◆ Task ◆
Copy the entries below exactly; any picture among them should be left out.

Object matching data
*-*-*
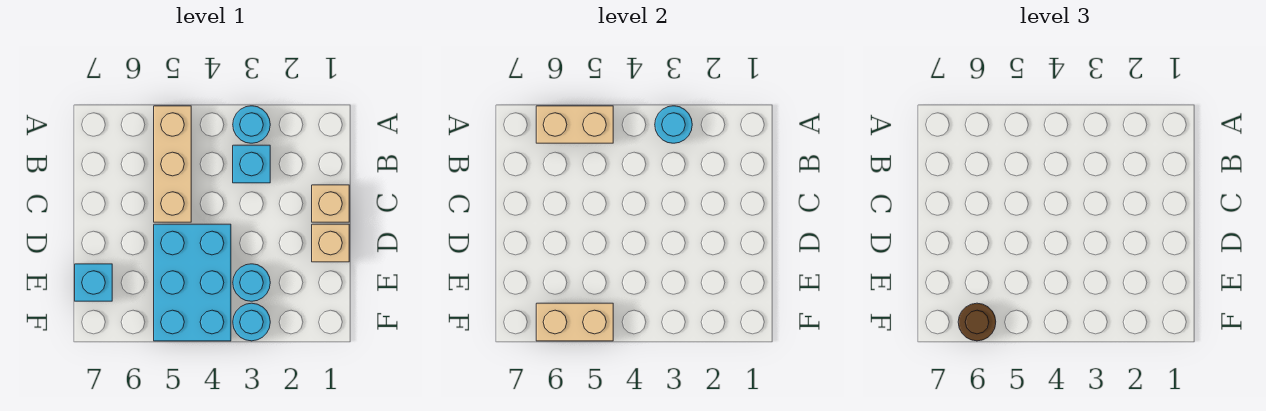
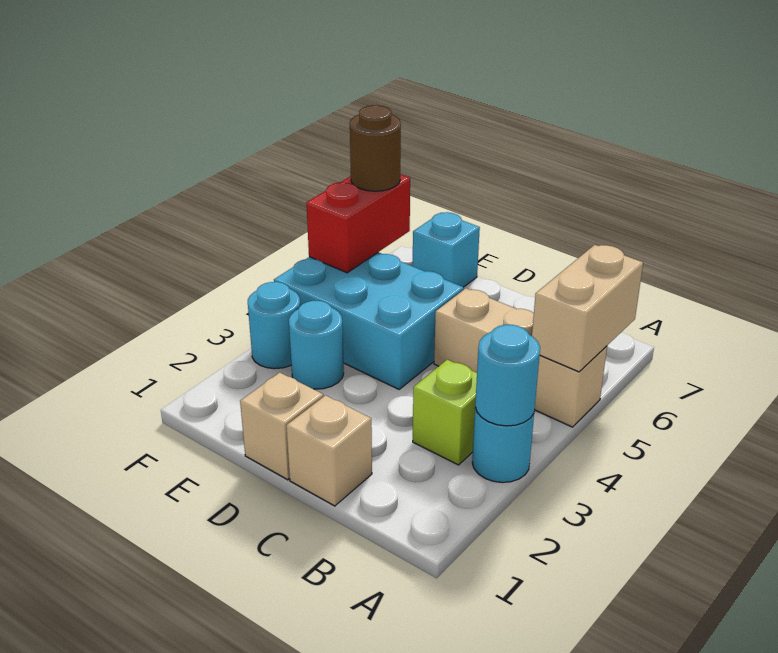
cyan brick B3 level 1 -> lime brick B3 level 1
tan brick F5:F6 level 2 -> red brick F5:F6 level 2

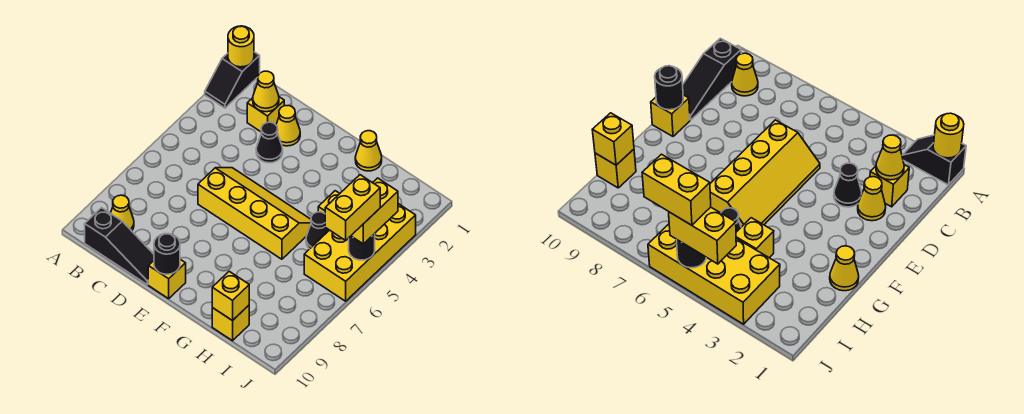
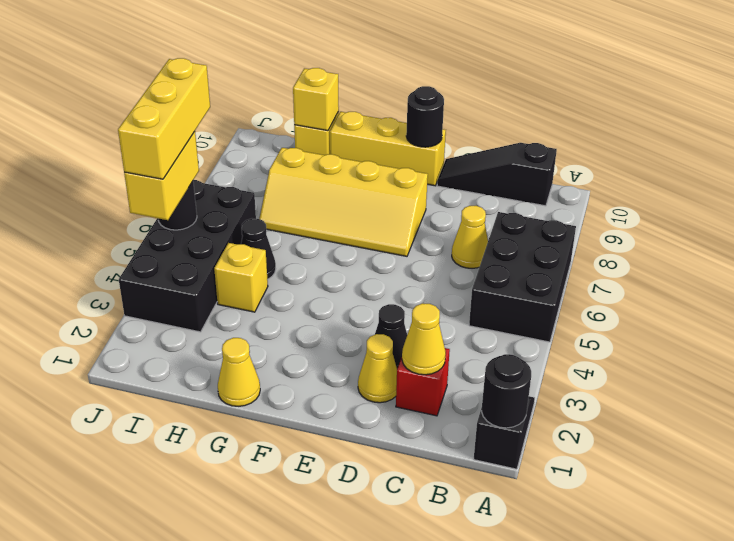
yellow round brick A1 level 2 -> black round brick A1 level 2
none -> black brick A5:B7 level 1
yellow cone B9 level 1 -> yellow cone C7 level 1
yellow brick C2 level 1 -> red brick C2 level 1
yellow slope D5:G6 level 1 top 6 -> yellow slope E7:H8 level 1 top 8
yellow brick E10 level 1 -> yellow brick E10:G10 level 1
yellow brick I3:J6 level 1 -> black brick I3:J6 level 1
yellow brick J5:J6 level 4 -> yellow brick J4:J6 level 4

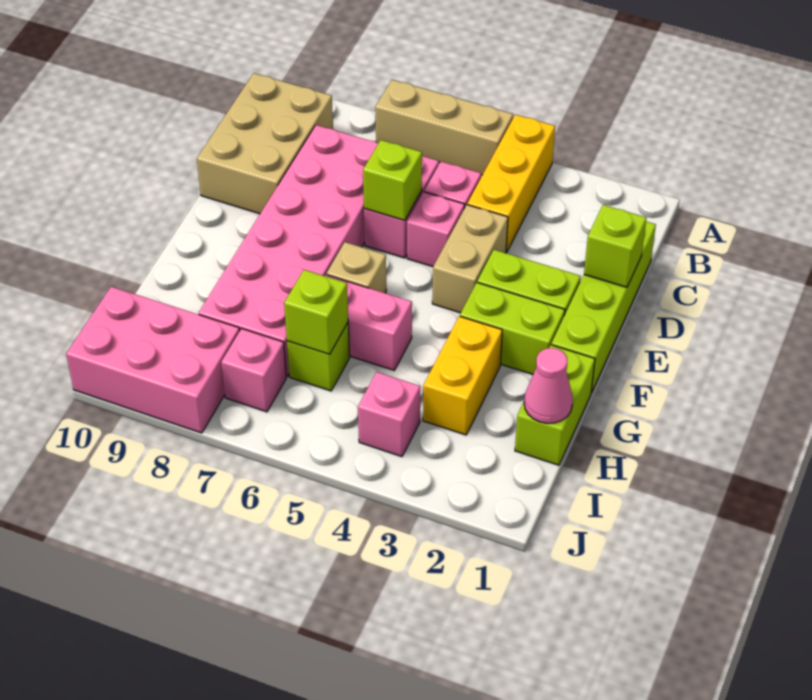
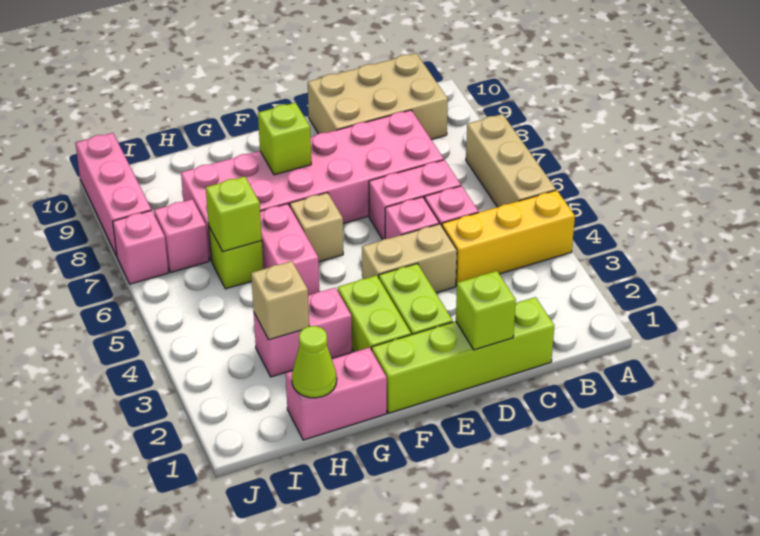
lime brick D6 level 2 -> lime brick F8 level 2
lime brick G1:H1 level 1 -> pink brick G1:H1 level 1
yellow brick G3:H3 level 1 -> pink brick G3:H3 level 1
pink cone H1 level 2 -> lime cone H1 level 2
none -> tan brick H3 level 2
pink brick I4 level 1 -> pink brick J7 level 1
pink brick I8:J10 level 1 -> pink brick J8:J10 level 1

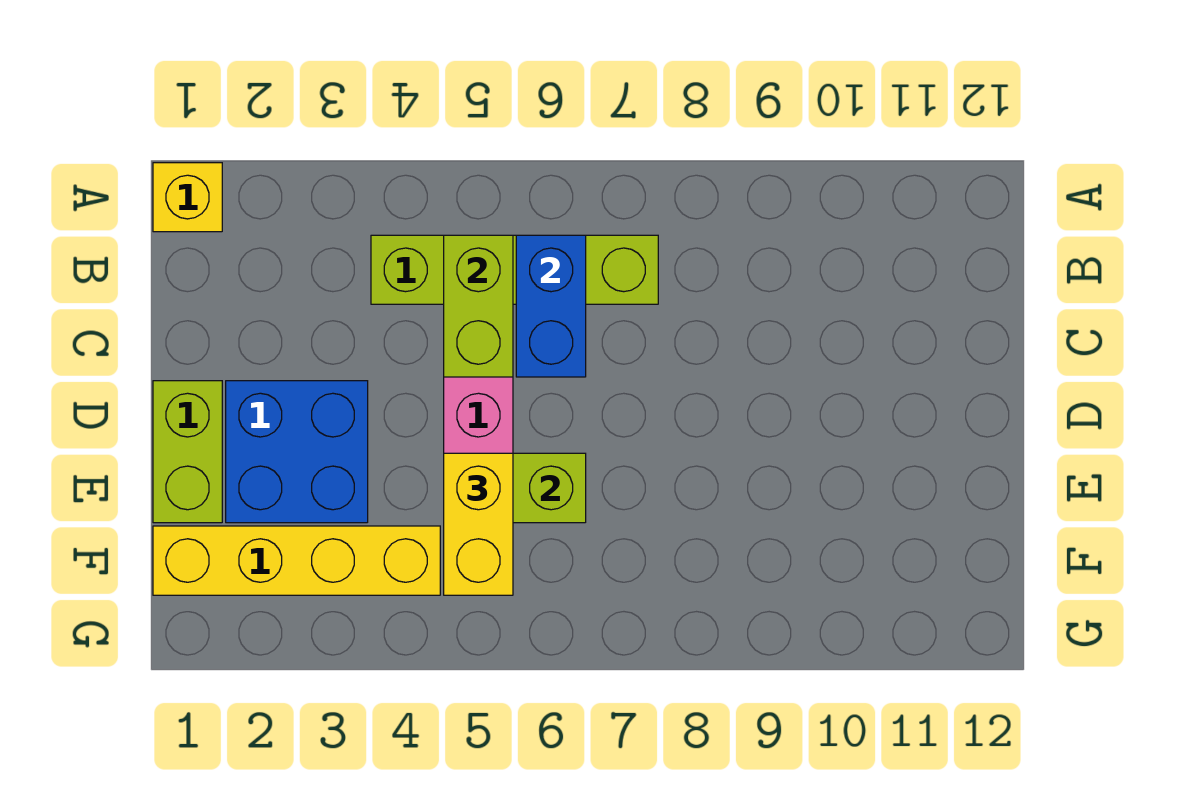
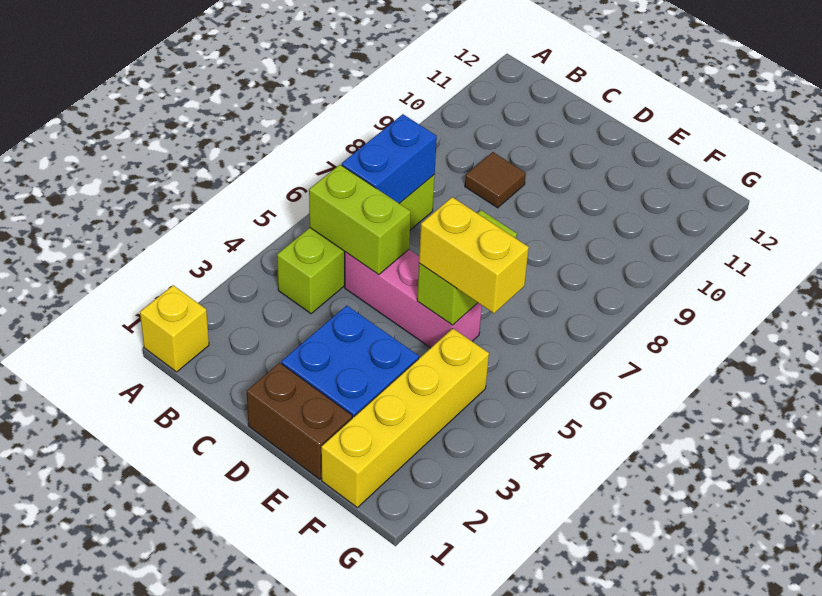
blue brick B6:C6 level 2 -> blue brick B6:B7 level 2
none -> brown tile C9 level 1
lime brick D1:E1 level 1 -> brown brick D1:E1 level 1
*-*-*
◆ Task solution ◆
cyan brick B3 level 1 -> lime brick B3 level 1
tan brick F5:F6 level 2 -> red brick F5:F6 level 2

yellow round brick A1 level 2 -> black round brick A1 level 2
none -> black brick A5:B7 level 1
yellow cone B9 level 1 -> yellow cone C7 level 1
yellow brick C2 level 1 -> red brick C2 level 1
yellow slope D5:G6 level 1 top 6 -> yellow slope E7:H8 level 1 top 8
yellow brick E10 level 1 -> yellow brick E10:G10 level 1
yellow brick I3:J6 level 1 -> black brick I3:J6 level 1
yellow brick J5:J6 level 4 -> yellow brick J4:J6 level 4

lime brick D6 level 2 -> lime brick F8 level 2
lime brick G1:H1 level 1 -> pink brick G1:H1 level 1
yellow brick G3:H3 level 1 -> pink brick G3:H3 level 1
pink cone H1 level 2 -> lime cone H1 level 2
none -> tan brick H3 level 2
pink brick I4 level 1 -> pink brick J7 level 1
pink brick I8:J10 level 1 -> pink brick J8:J10 level 1

blue brick B6:C6 level 2 -> blue brick B6:B7 level 2
none -> brown tile C9 level 1
lime brick D1:E1 level 1 -> brown brick D1:E1 level 1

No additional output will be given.